### DATA LISTING

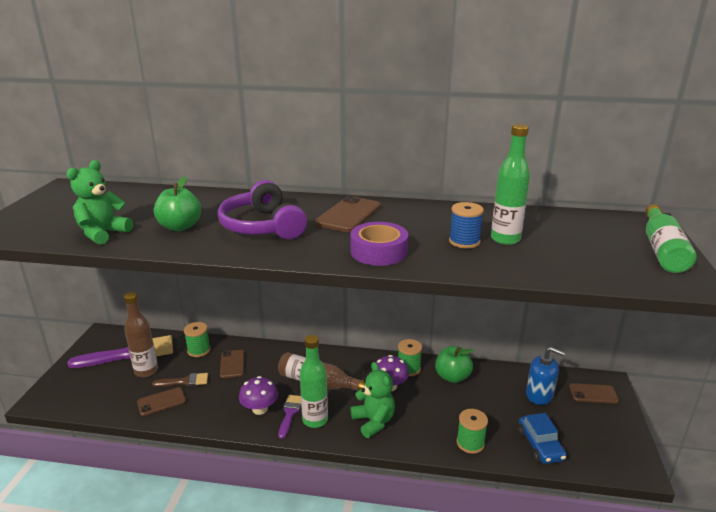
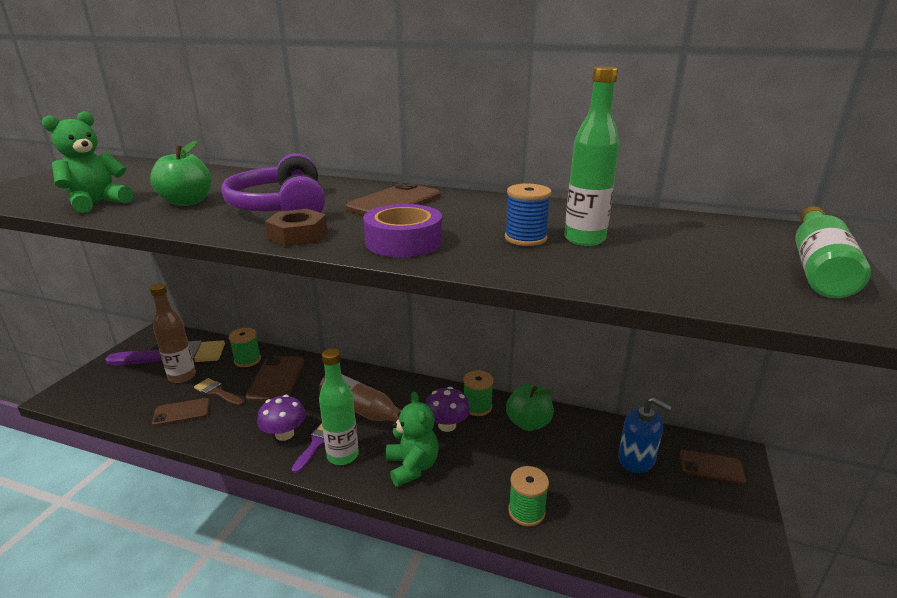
camera: 10 degrees right, 0 degrees up
(185, 381) = (217, 392): brown brush -> brown brush turned 150 degrees counterclockwise
(232, 364) = (276, 379): brown phone -> brown phone, size x1.52
(295, 252) = (298, 235): none -> brown nut
(540, 445) = (621, 528): blue car -> none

######

== WHAT IS EXPECTED ==
Reproduce every record above exactly, but leave out the pictures.

== WORKED SOLUTION ==
camera: 10 degrees right, 0 degrees up
(185, 381) = (217, 392): brown brush -> brown brush turned 150 degrees counterclockwise
(232, 364) = (276, 379): brown phone -> brown phone, size x1.52
(295, 252) = (298, 235): none -> brown nut
(540, 445) = (621, 528): blue car -> none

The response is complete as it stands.